— What the exercise asks —
Below are the records; retype them exactly and omit each picture.

(Scene comparison data)
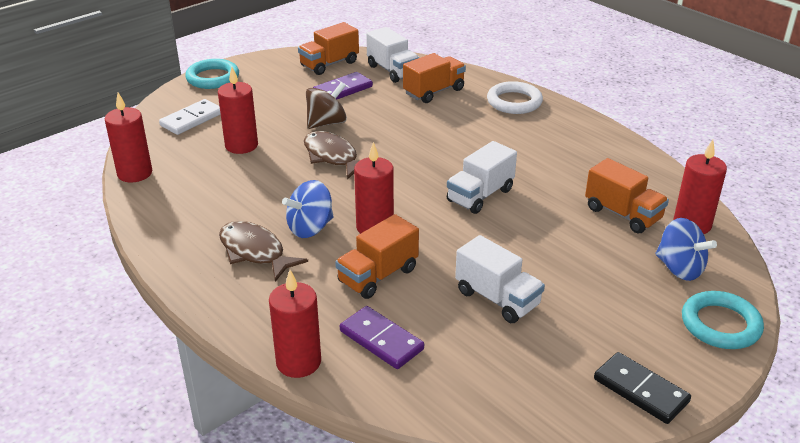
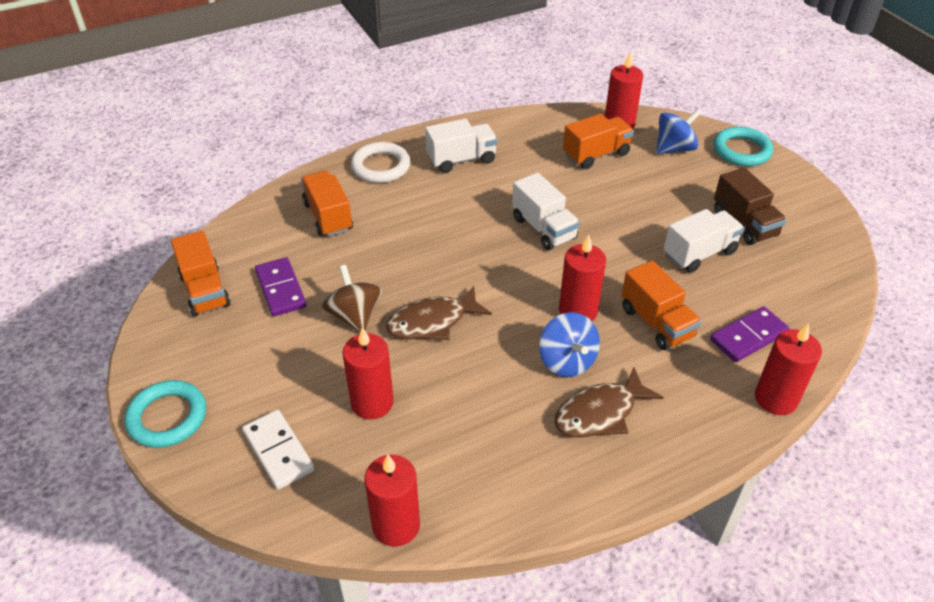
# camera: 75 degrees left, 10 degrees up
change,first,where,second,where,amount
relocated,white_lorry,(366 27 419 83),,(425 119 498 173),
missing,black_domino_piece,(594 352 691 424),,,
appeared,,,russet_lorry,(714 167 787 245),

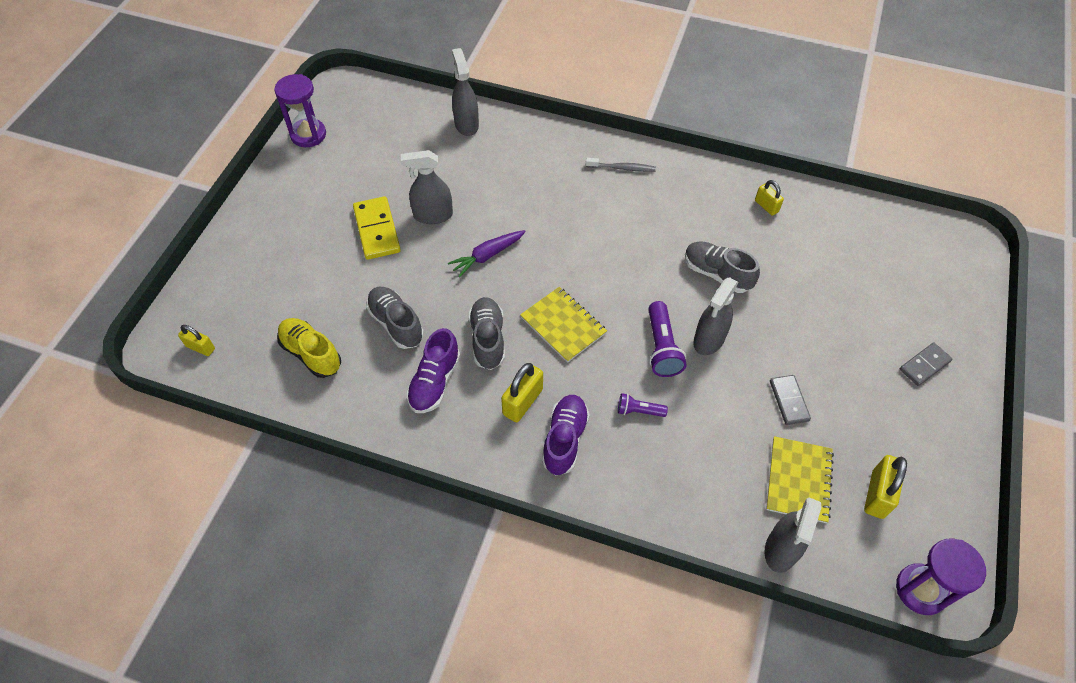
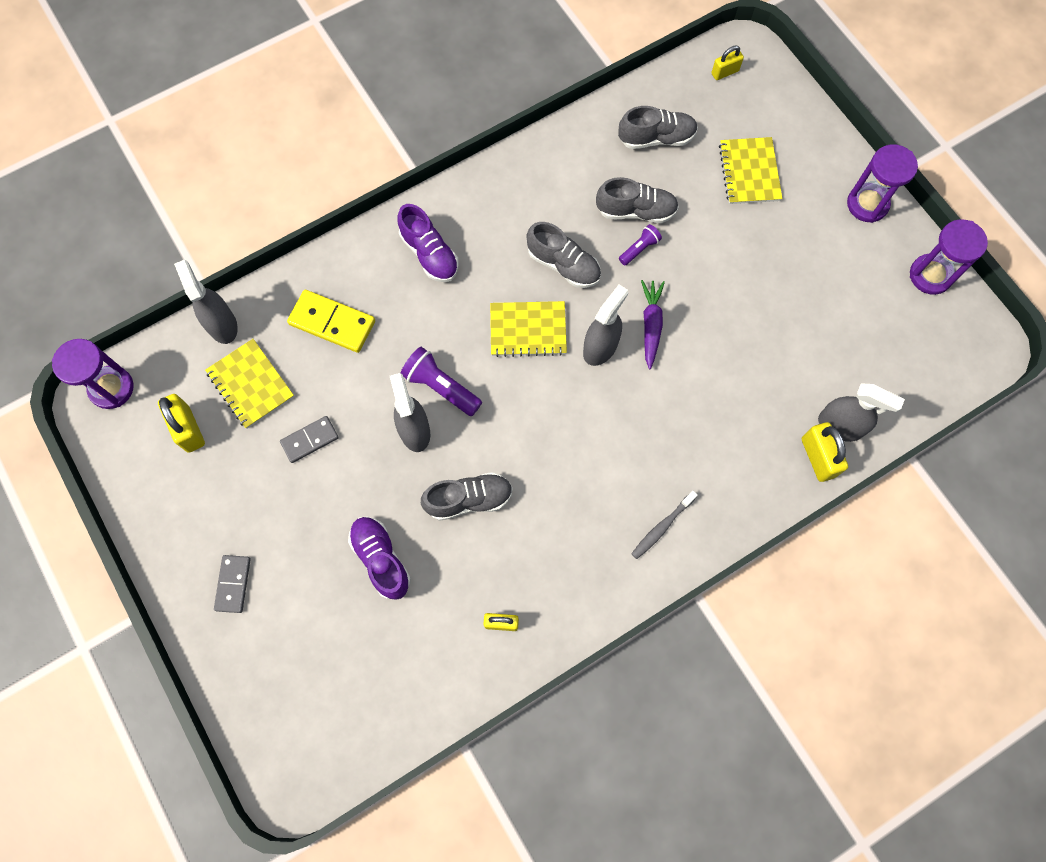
# camera: 130 degrees right, 15 degrees up
change,first,where,second,where,amount
relocated,gray_spray_bottle,(401 150 453 224),,(583 285 628 366),
relocated,yellow_domino_piece,(353 196 401 260),,(287 290 375 353),
colour,yellow_shoe,(277 318 341 378),gray_shoe,(618 106 698 149),
relocated,royal_purple_shoe,(406 328 460 413),,(348 516 411 600),
relocated,yellow_small_lock,(501 363 543 422),,(802 422 848 482),
spun,gray_domino_piece,(770 375 811 425),,(280 416 339 463),60 degrees counterclockwise
relocated,royal_purple_flashlight,(618 393 668 417),,(619 224 662 265),
appeared,,,yellow_notebook,(719 137 783 204),
appeared,,,royal_purple_hourglass,(847 144 918 223),

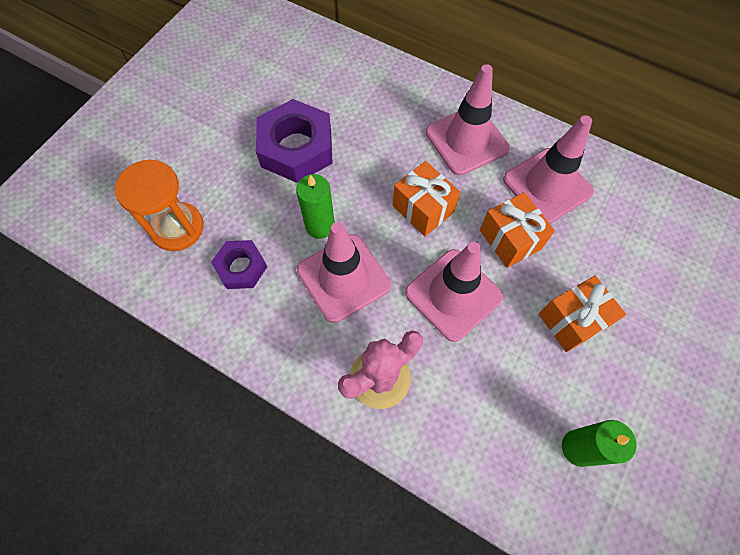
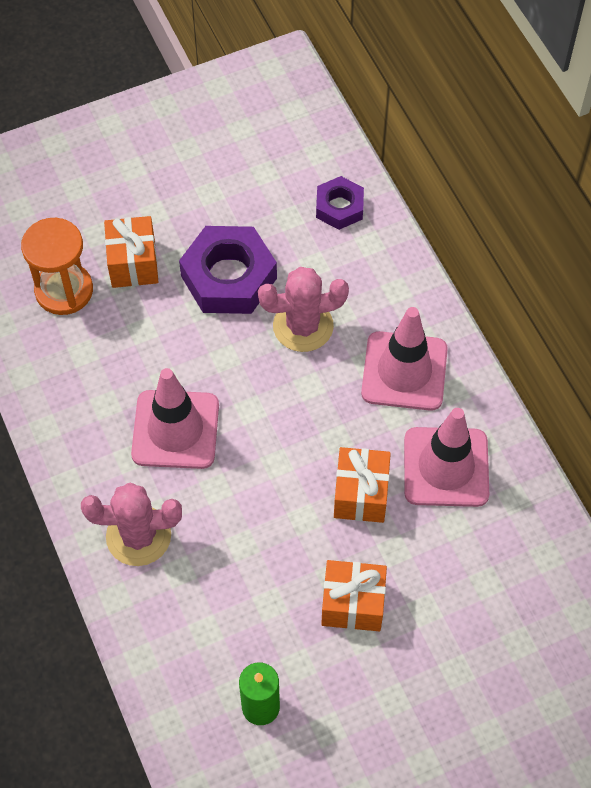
# camera: 35 degrees right, 5 degrees down
change,first,where,second,where,amount
relocated,orange-coloured_gift,(393 161 460 236),,(104 216 158 288),
missing,leaf-green_candle,(296 174 335 239),,,
relocated,royal_purple_hex_nut,(211 240 267 289),,(316 176 364 230),
missing,rose-pink_safety_cone,(405 242 503 342),,,
appeared,,,rose-pink_saguaro_cactus,(258 267 349 352),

— Reply to the exercise —
# camera: 75 degrees left, 10 degrees up
change,first,where,second,where,amount
relocated,white_lorry,(366 27 419 83),,(425 119 498 173),
missing,black_domino_piece,(594 352 691 424),,,
appeared,,,russet_lorry,(714 167 787 245),

# camera: 130 degrees right, 15 degrees up
change,first,where,second,where,amount
relocated,gray_spray_bottle,(401 150 453 224),,(583 285 628 366),
relocated,yellow_domino_piece,(353 196 401 260),,(287 290 375 353),
colour,yellow_shoe,(277 318 341 378),gray_shoe,(618 106 698 149),
relocated,royal_purple_shoe,(406 328 460 413),,(348 516 411 600),
relocated,yellow_small_lock,(501 363 543 422),,(802 422 848 482),
spun,gray_domino_piece,(770 375 811 425),,(280 416 339 463),60 degrees counterclockwise
relocated,royal_purple_flashlight,(618 393 668 417),,(619 224 662 265),
appeared,,,yellow_notebook,(719 137 783 204),
appeared,,,royal_purple_hourglass,(847 144 918 223),

# camera: 35 degrees right, 5 degrees down
change,first,where,second,where,amount
relocated,orange-coloured_gift,(393 161 460 236),,(104 216 158 288),
missing,leaf-green_candle,(296 174 335 239),,,
relocated,royal_purple_hex_nut,(211 240 267 289),,(316 176 364 230),
missing,rose-pink_safety_cone,(405 242 503 342),,,
appeared,,,rose-pink_saguaro_cactus,(258 267 349 352),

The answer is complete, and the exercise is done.